Modification records
# # #
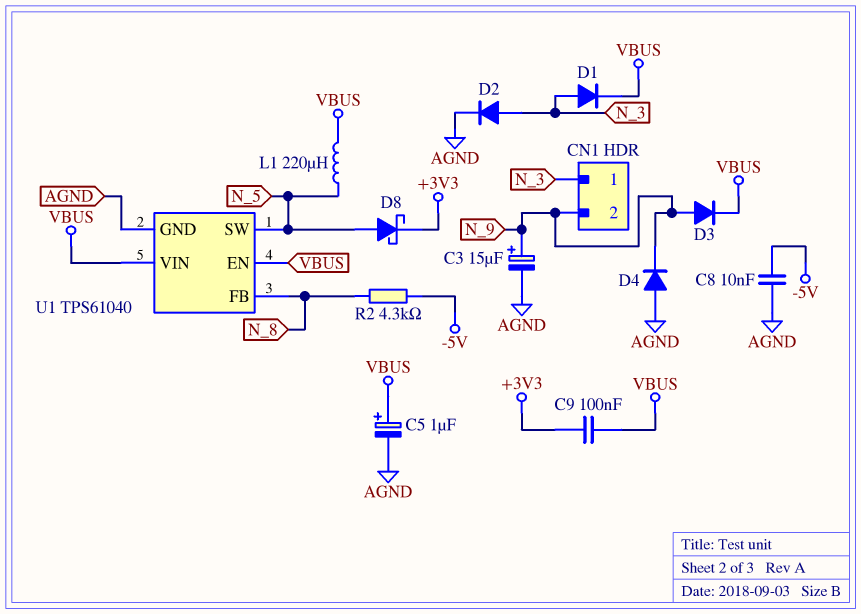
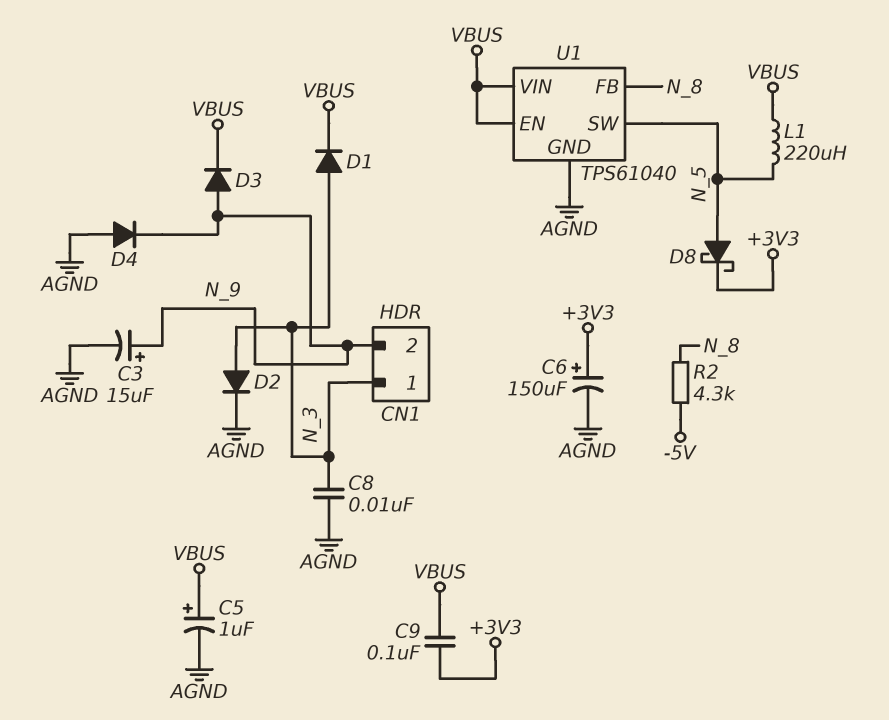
C6: none -> 150uF (plus +3V3, minus AGND)
C8: 10nF (-5V, AGND) -> 10nF (AGND, N_3)

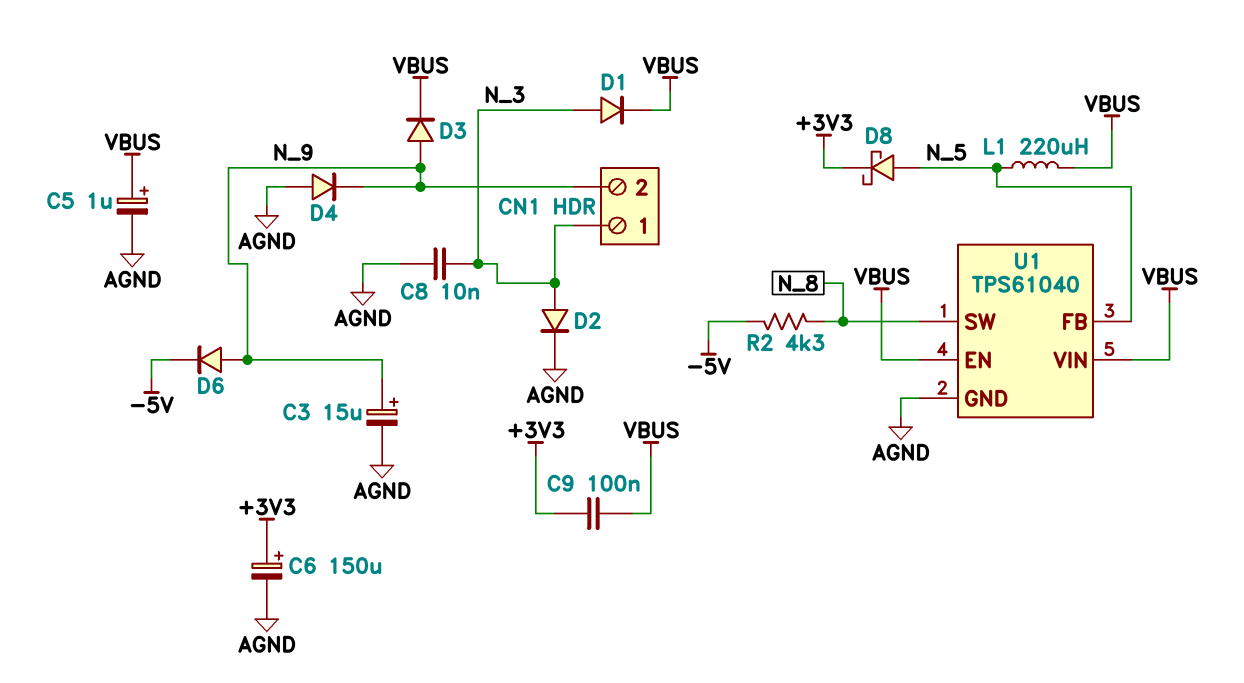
D6: none -> diode (A N_9, K -5V)
U1 pin FB: N_8 -> N_5
U1 pin SW: N_5 -> N_8

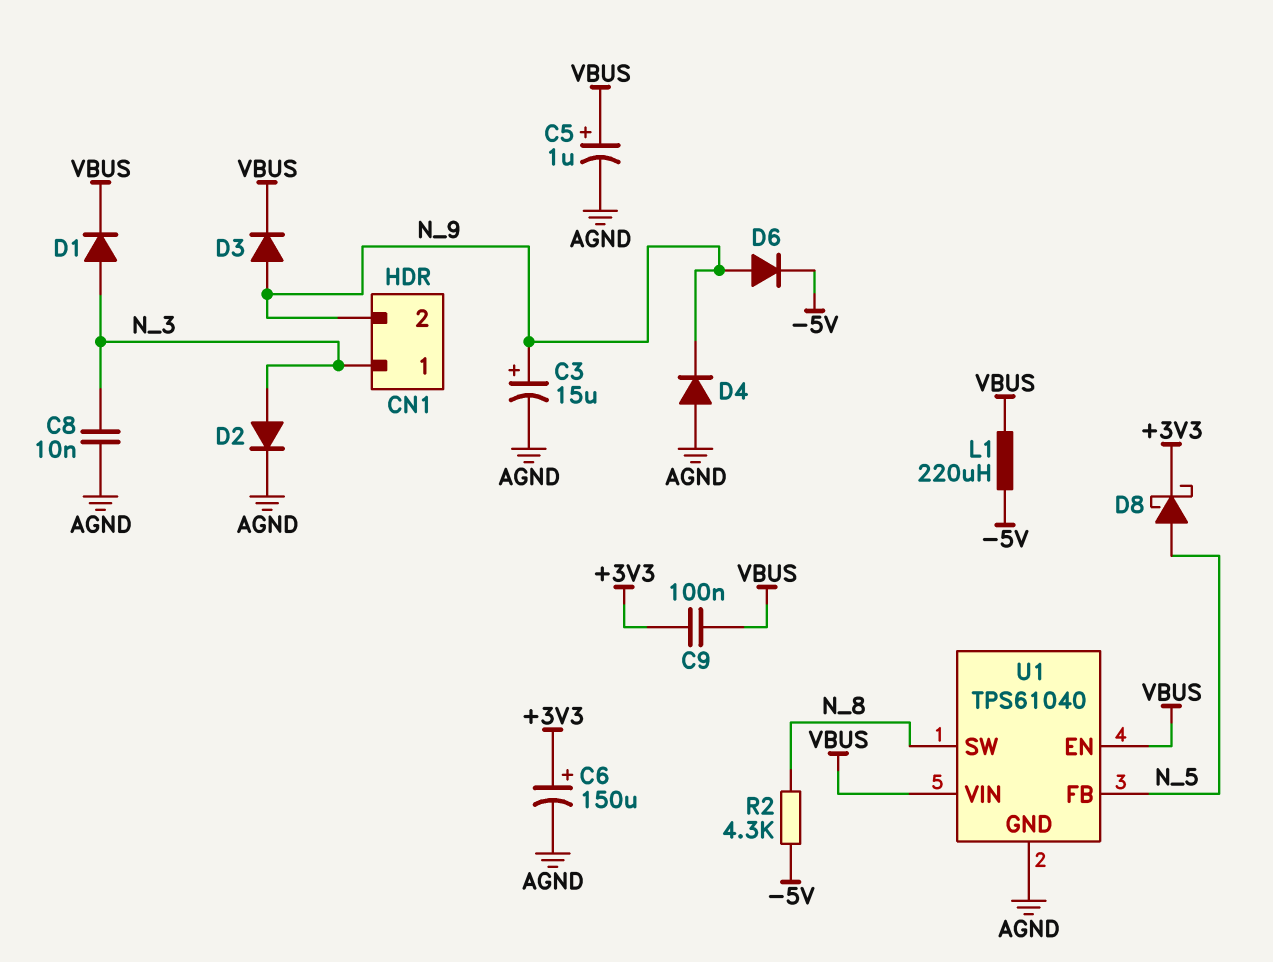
L1: 220uH (N_5, VBUS) -> 220uH (-5V, VBUS)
# # #
The problem →
A verbatim copy of every record above is required, with all pictures omitted.

Task answer →
C6: none -> 150uF (plus +3V3, minus AGND)
C8: 10nF (-5V, AGND) -> 10nF (AGND, N_3)

D6: none -> diode (A N_9, K -5V)
U1 pin FB: N_8 -> N_5
U1 pin SW: N_5 -> N_8

L1: 220uH (N_5, VBUS) -> 220uH (-5V, VBUS)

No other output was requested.